About this exercise:
Would you please retype, exactly, the lines of the listing below between the line with "rotate,boat (orange),164 65" and the line with "resize,heart (brown),447 162", inclusive?

Supplied records:
+---+

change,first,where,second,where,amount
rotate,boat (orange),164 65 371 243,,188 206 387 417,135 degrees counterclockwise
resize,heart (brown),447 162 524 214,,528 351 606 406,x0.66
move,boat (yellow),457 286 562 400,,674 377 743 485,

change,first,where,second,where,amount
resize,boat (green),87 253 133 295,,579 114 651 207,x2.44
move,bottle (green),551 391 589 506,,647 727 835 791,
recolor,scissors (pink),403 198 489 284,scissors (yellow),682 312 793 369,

+---+

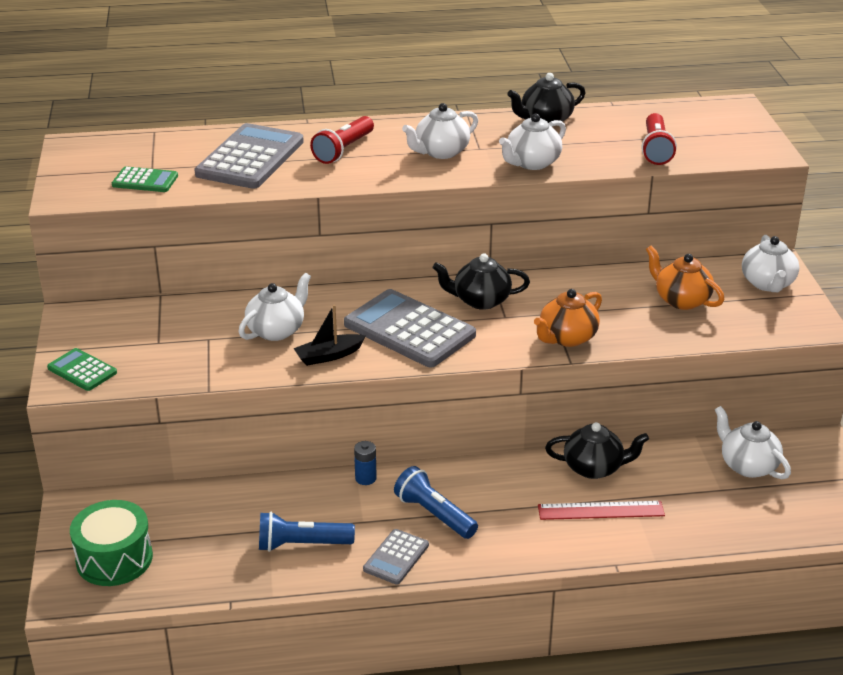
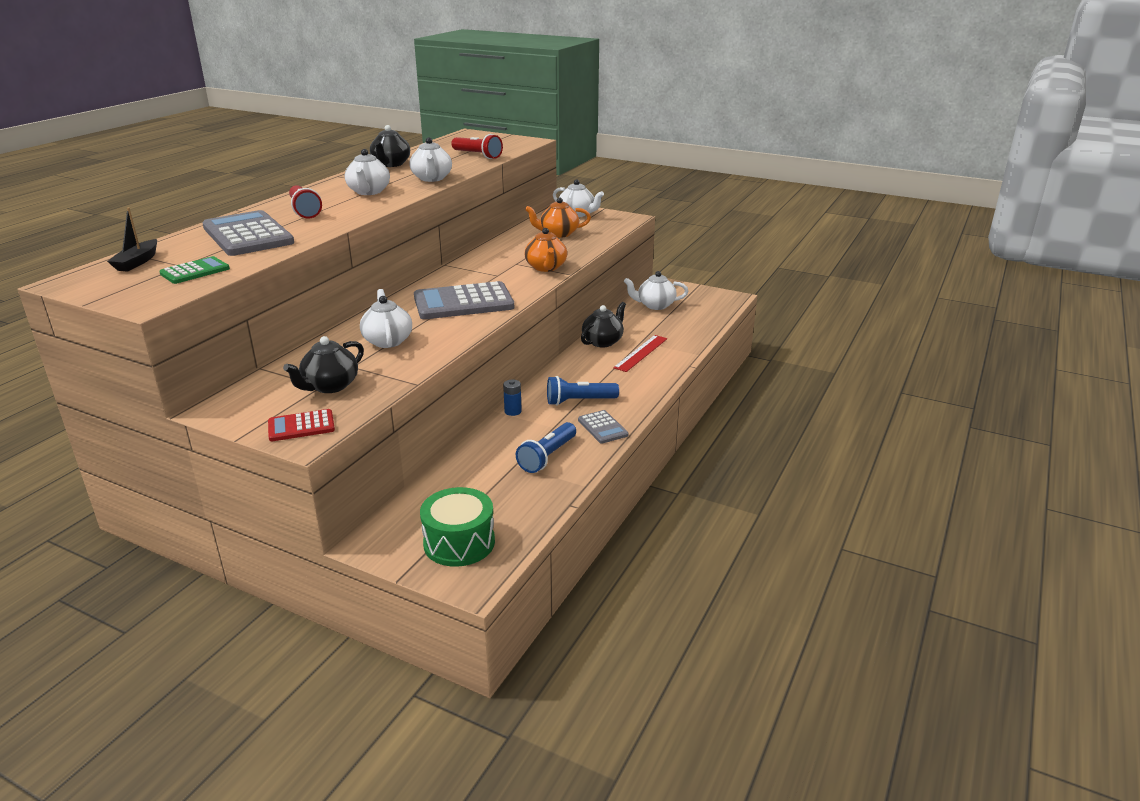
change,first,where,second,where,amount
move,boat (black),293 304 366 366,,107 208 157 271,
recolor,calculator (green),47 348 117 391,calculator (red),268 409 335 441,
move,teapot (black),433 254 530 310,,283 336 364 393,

+---+

Result of this task:
rotate,boat (orange),164 65 371 243,,188 206 387 417,135 degrees counterclockwise
resize,heart (brown),447 162 524 214,,528 351 606 406,x0.66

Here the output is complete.